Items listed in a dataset

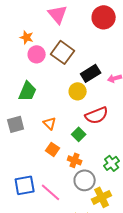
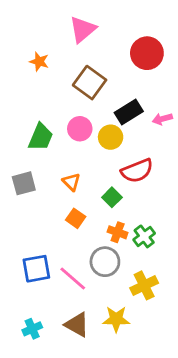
pink triangle: (58, 14) -> (83, 29), turned 30
red circle: (104, 17) -> (147, 53), moved
pink circle: (37, 54) -> (80, 129), moved
orange cross: (75, 160) -> (118, 232), moved
green cross: (112, 163) -> (144, 236), moved
gray circle: (85, 180) -> (105, 262), moved

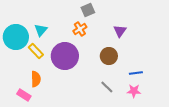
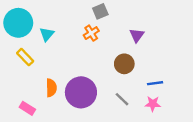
cyan circle: (16, 37) -> (18, 23), moved
yellow rectangle: (36, 51) -> (25, 57), moved
purple circle: (65, 56) -> (81, 92), moved
orange semicircle: (36, 79) -> (51, 88), moved

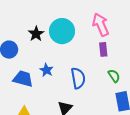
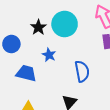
blue star: (46, 70) -> (49, 55), moved

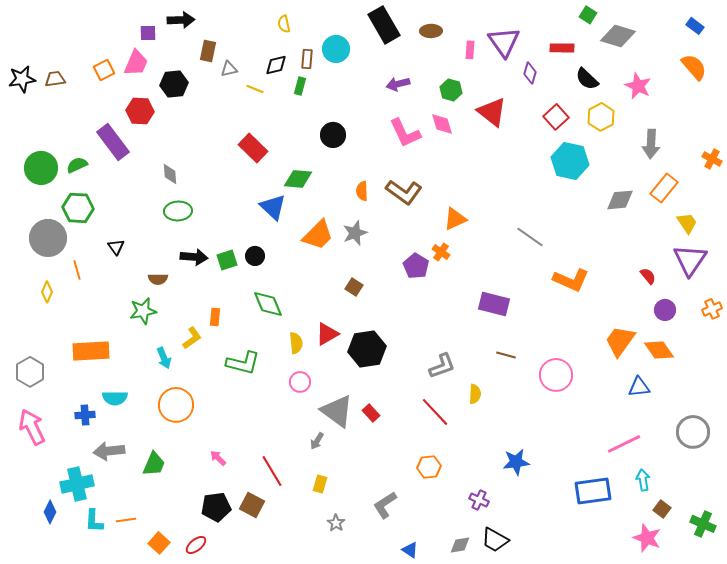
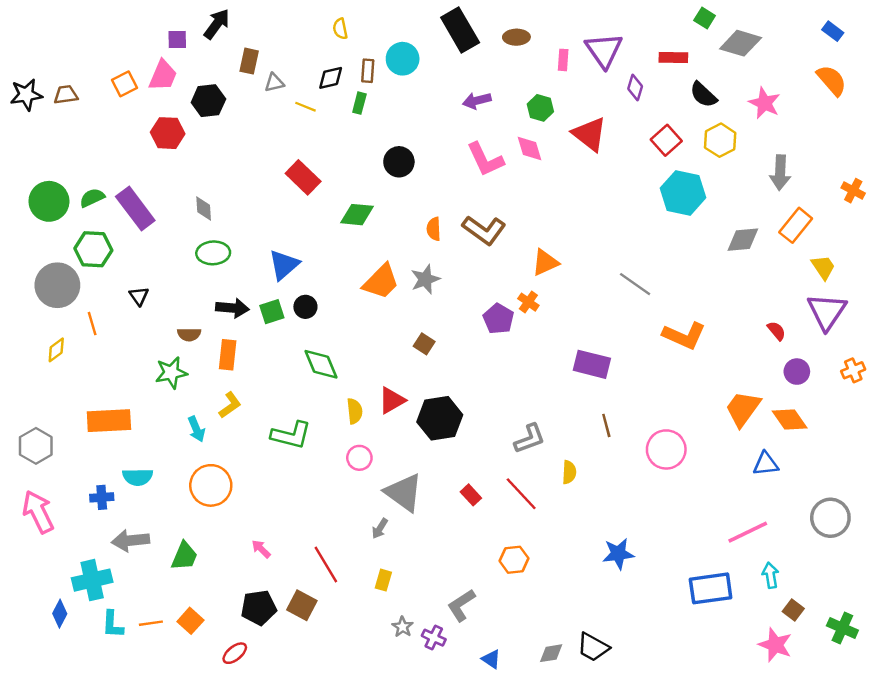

> [WHAT IS REQUIRED]: Looking at the entries above, report how many of their lines include "orange", and add nothing else.

> [TASK SOLUTION]: 2